* _Records_
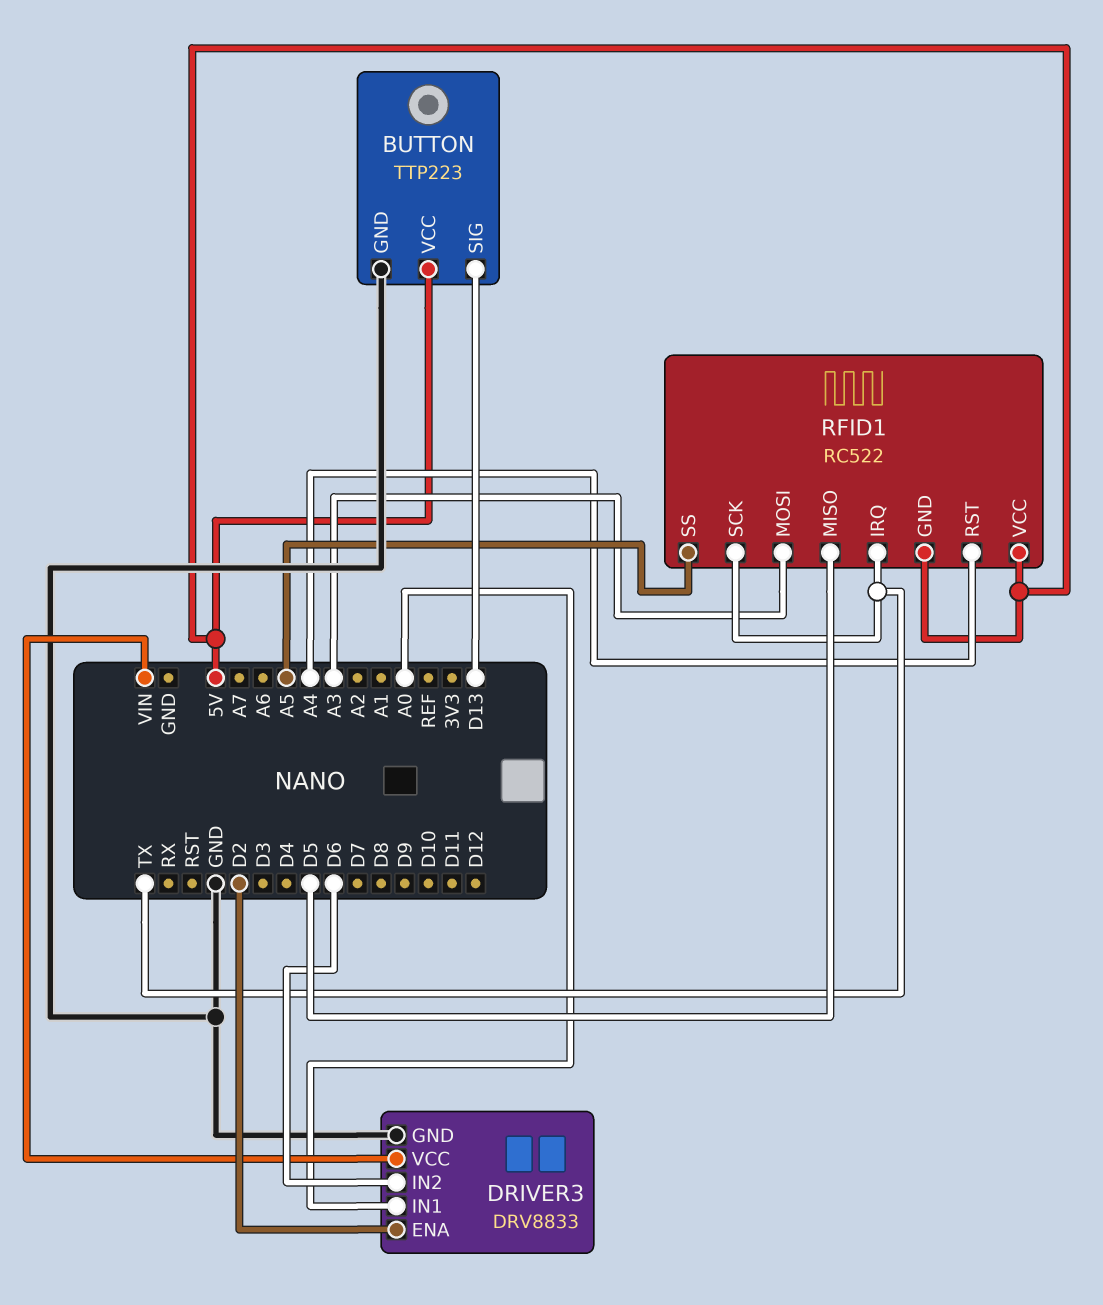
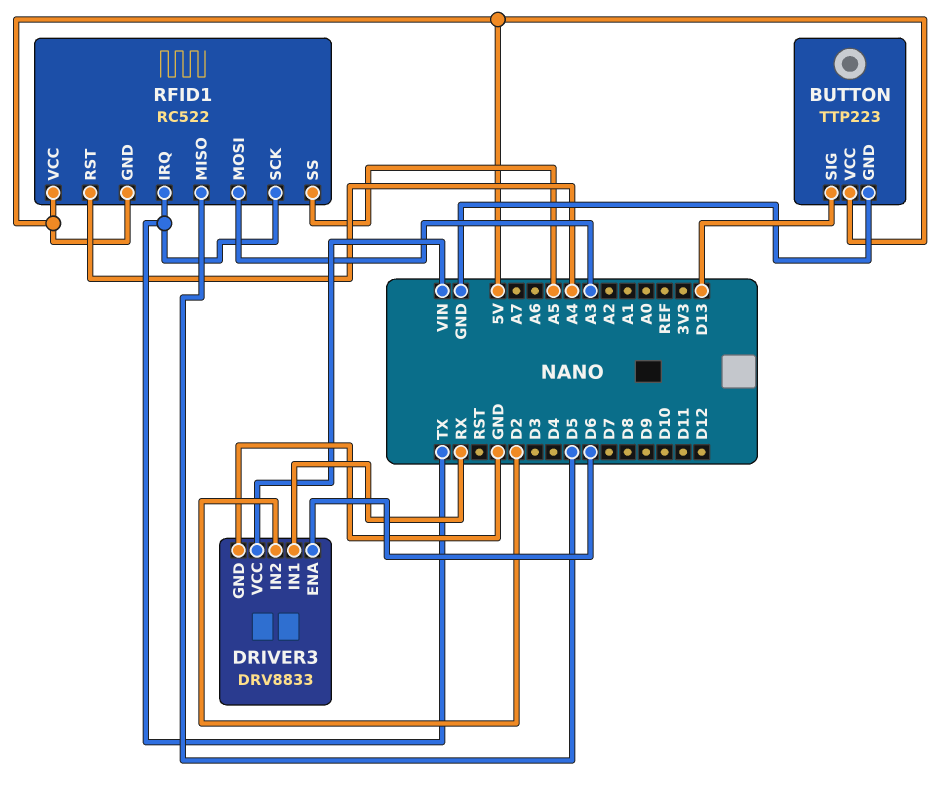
DRIVER3 pin ENA: D2 -> D6
DRIVER3 pin IN1: A0 -> RX
DRIVER3 pin IN2: D6 -> D2

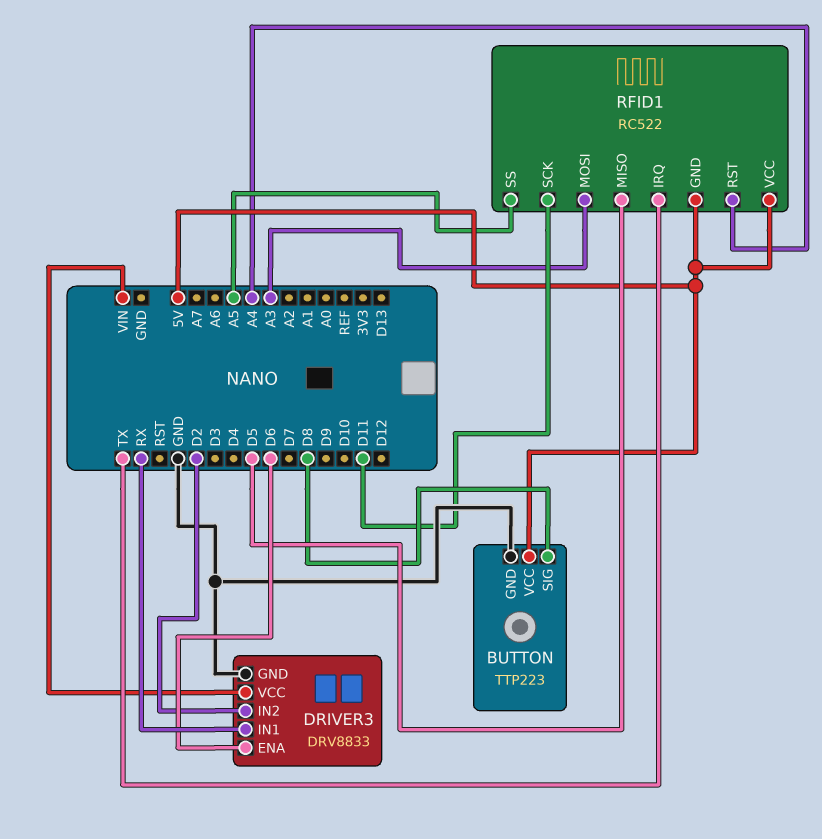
BUTTON pin SIG: D13 -> D8
RFID1 pin SCK: TX -> D11

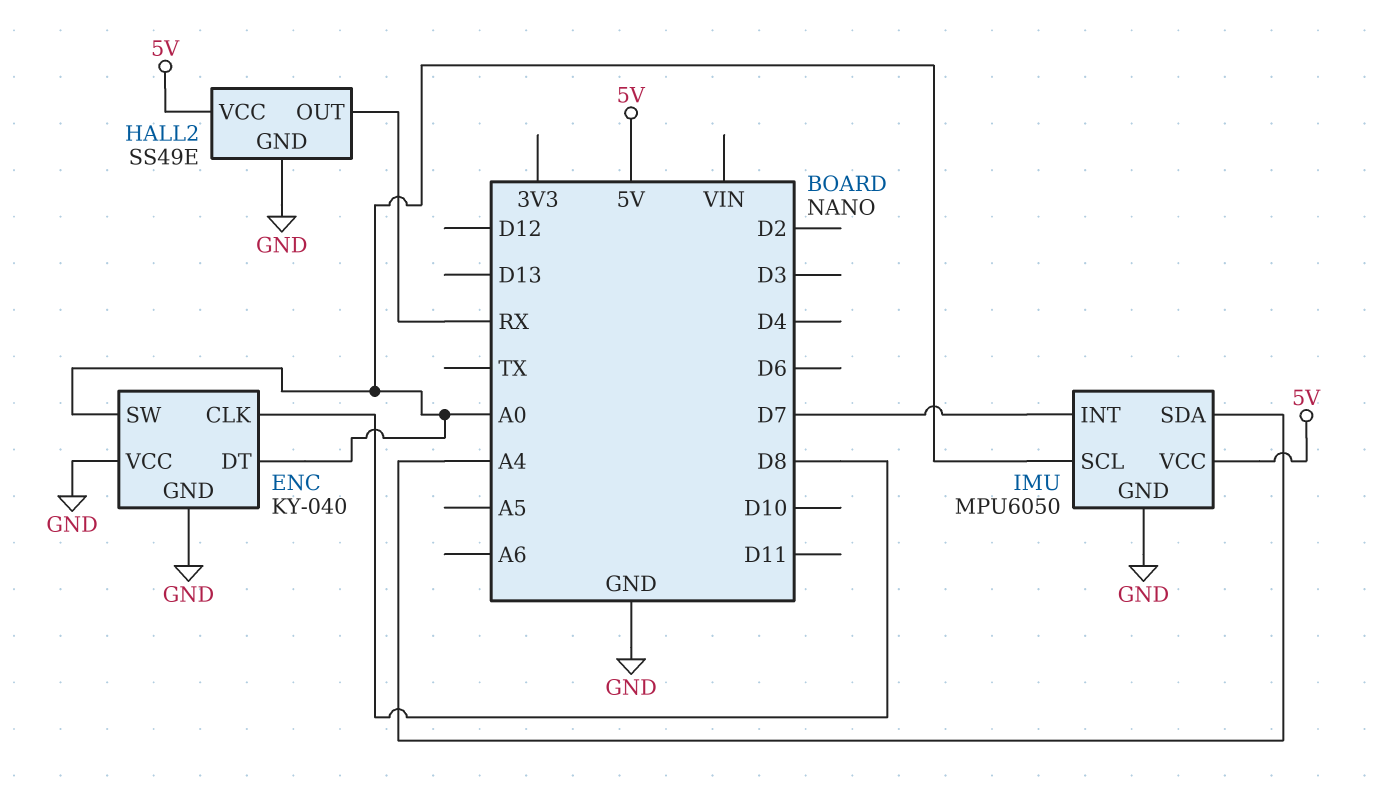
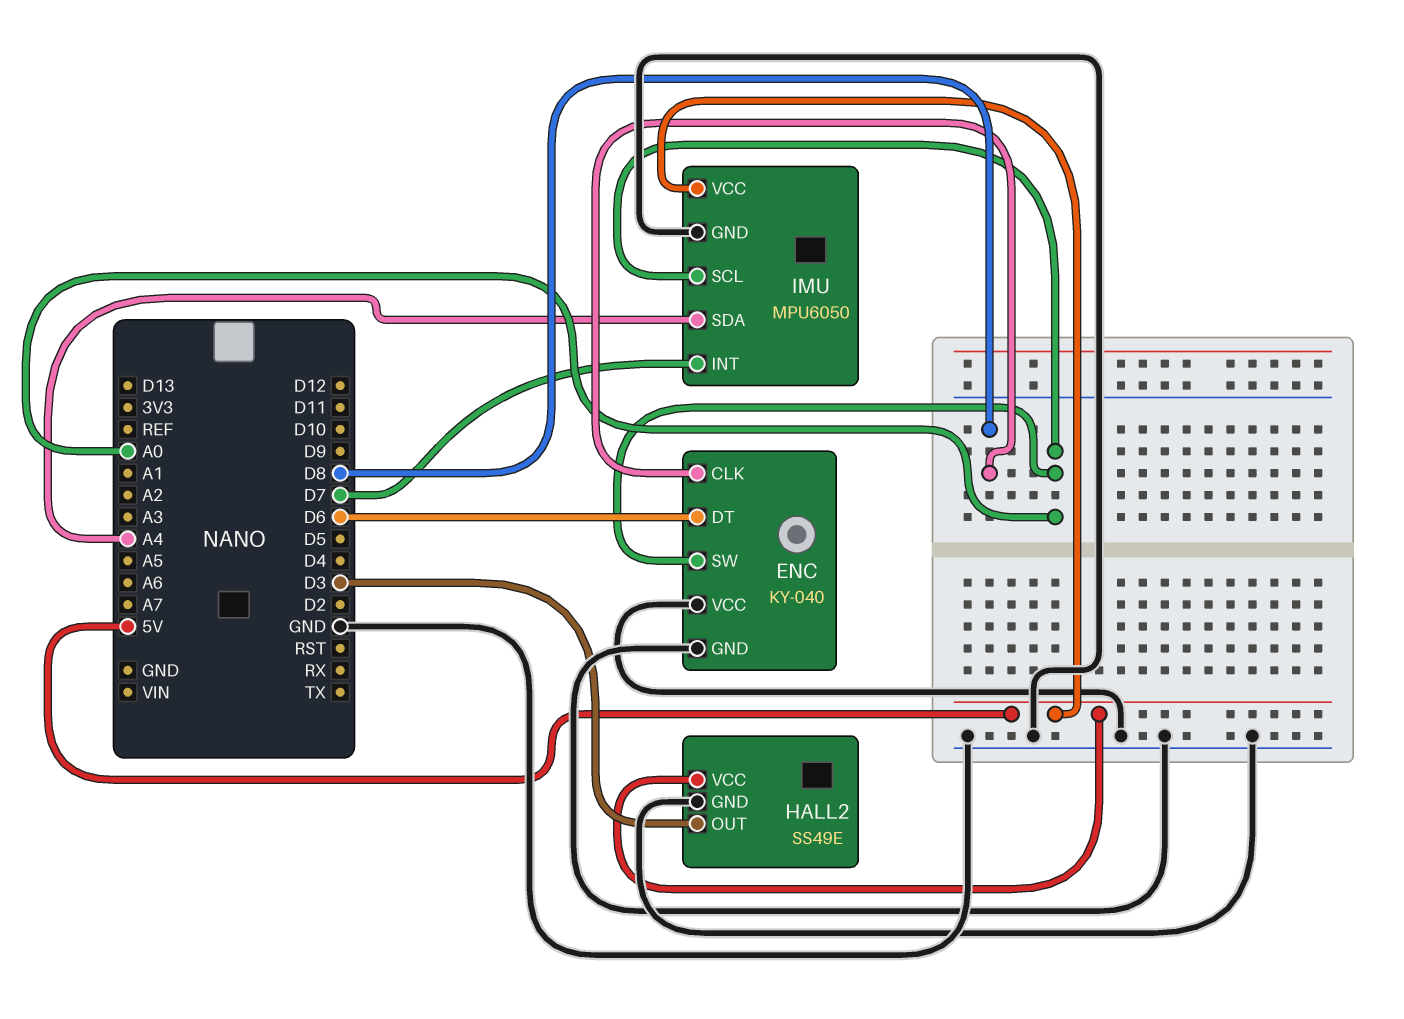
ENC pin DT: A0 -> D6
HALL2 pin OUT: RX -> D3

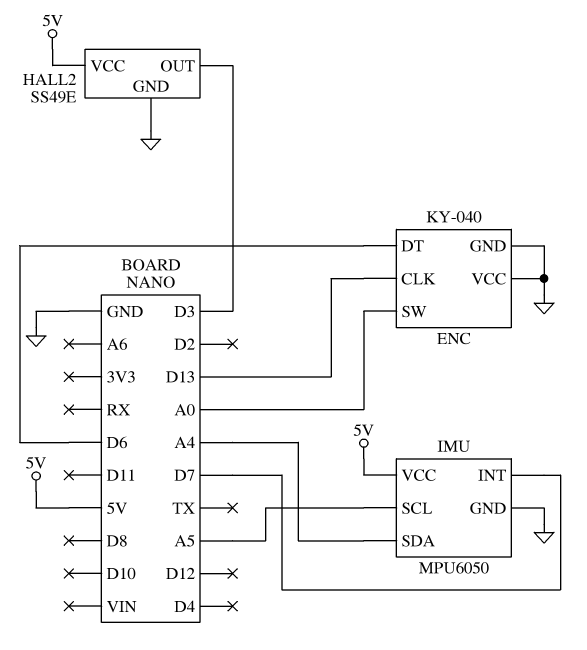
ENC pin CLK: D8 -> D13
IMU pin SCL: A0 -> A5

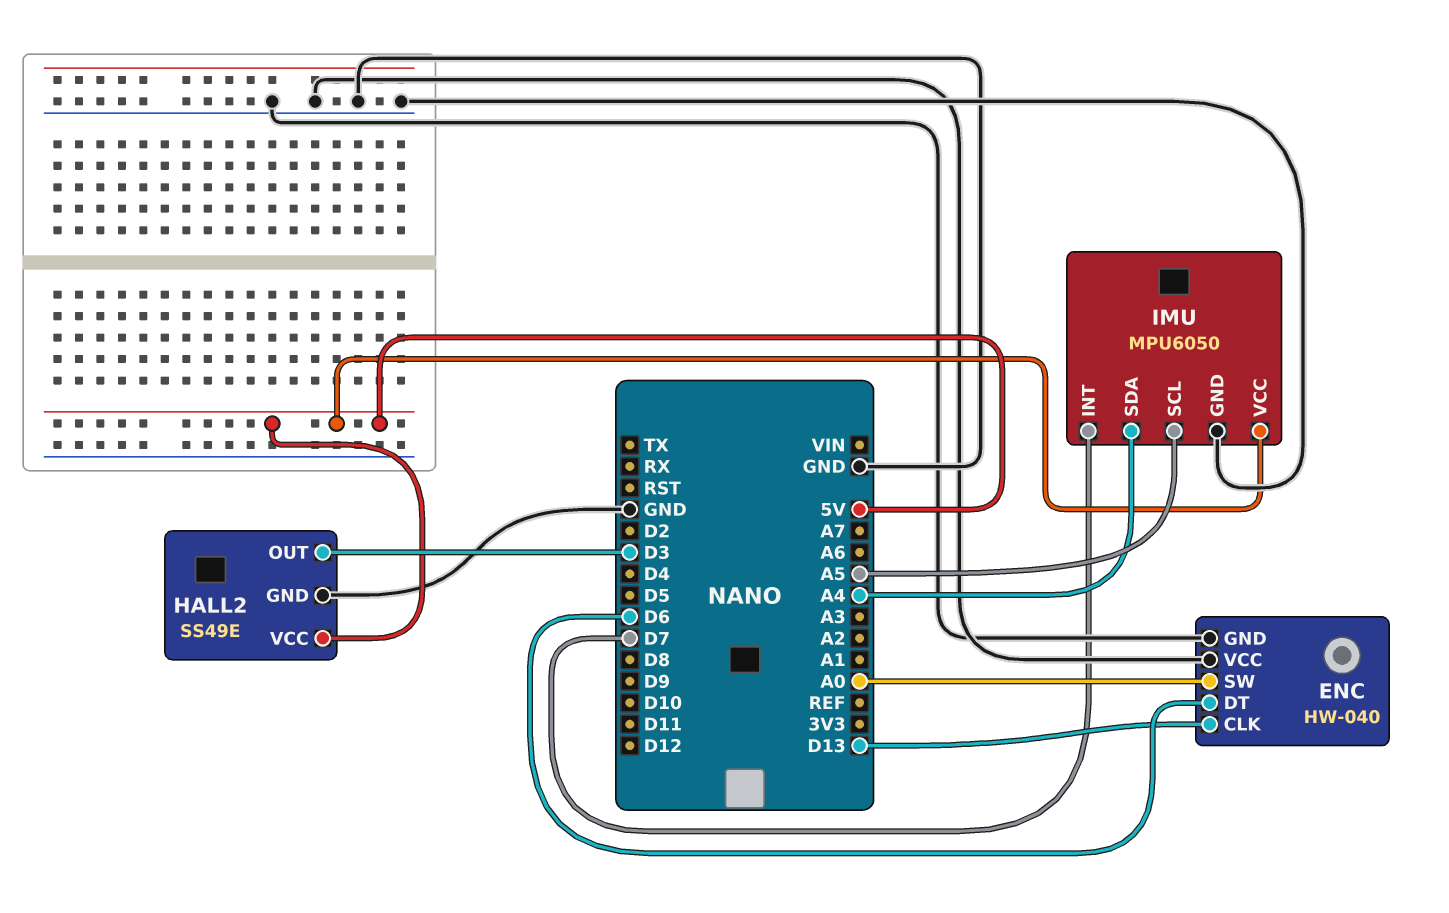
ENC: KY-040 -> HW-040

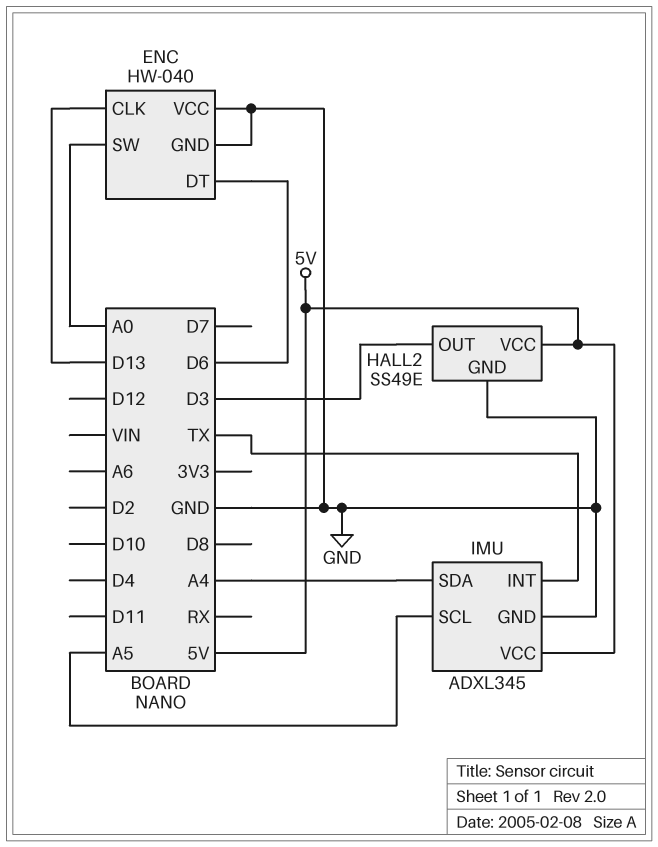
IMU: MPU6050 -> ADXL345
IMU pin INT: D7 -> TX

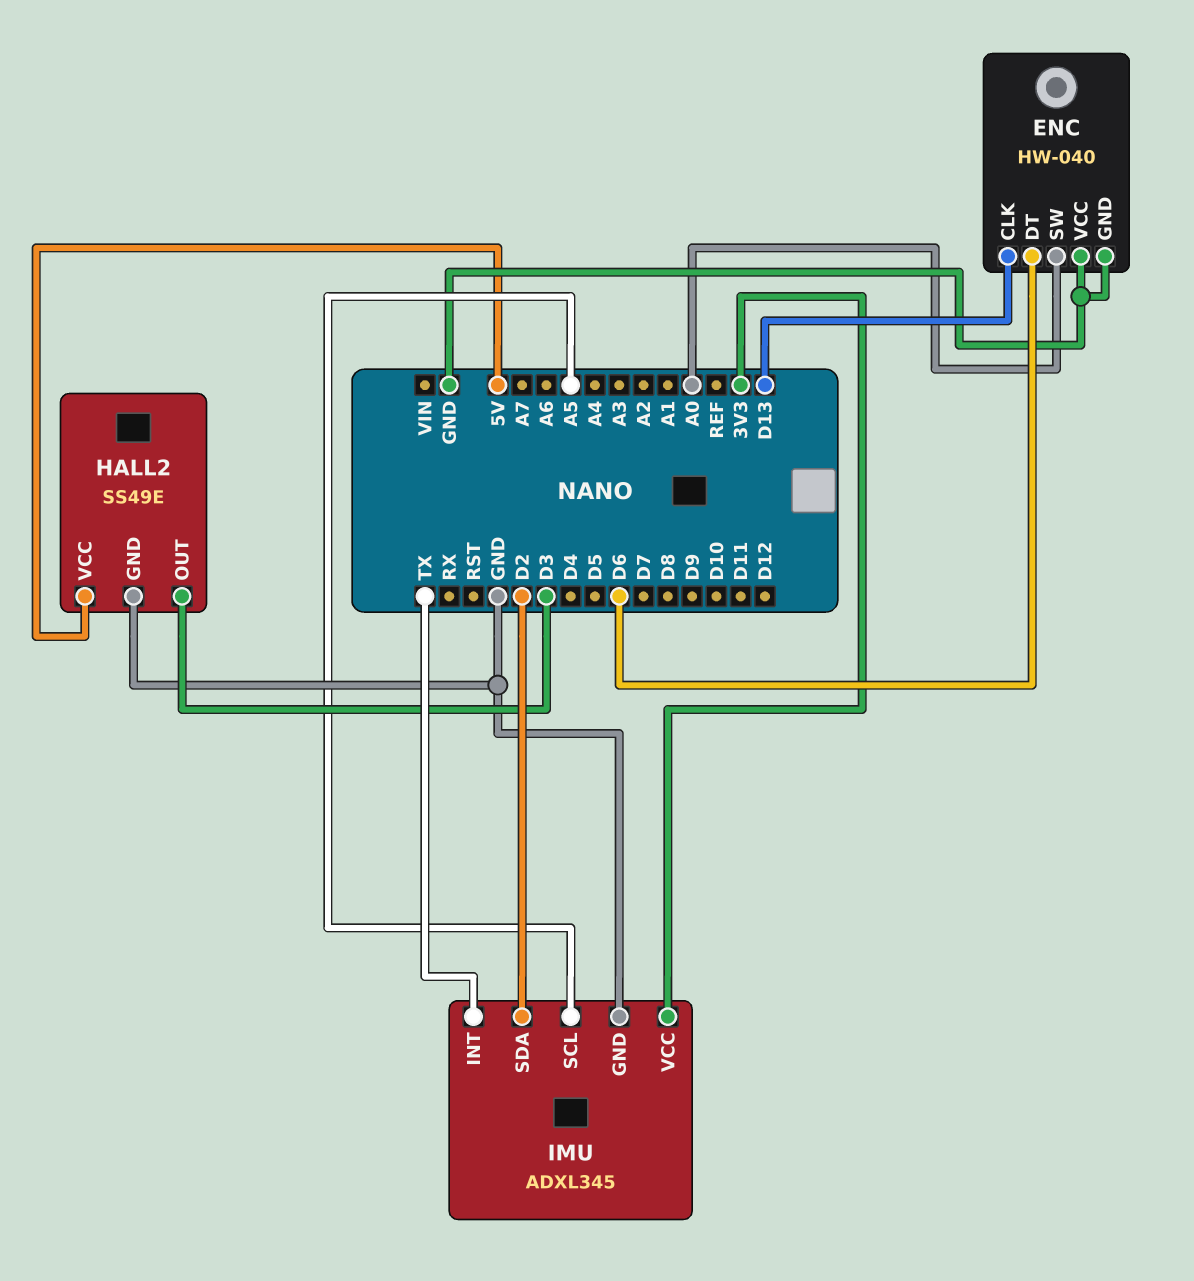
IMU pin SDA: A4 -> D2
IMU pin VCC: 5V -> 3V3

* _Aim of the task_
The required output is each record above, reproduced exactly, without its pictures.

* _Answer for the task_
DRIVER3 pin ENA: D2 -> D6
DRIVER3 pin IN1: A0 -> RX
DRIVER3 pin IN2: D6 -> D2

BUTTON pin SIG: D13 -> D8
RFID1 pin SCK: TX -> D11

ENC pin DT: A0 -> D6
HALL2 pin OUT: RX -> D3

ENC pin CLK: D8 -> D13
IMU pin SCL: A0 -> A5

ENC: KY-040 -> HW-040

IMU: MPU6050 -> ADXL345
IMU pin INT: D7 -> TX

IMU pin SDA: A4 -> D2
IMU pin VCC: 5V -> 3V3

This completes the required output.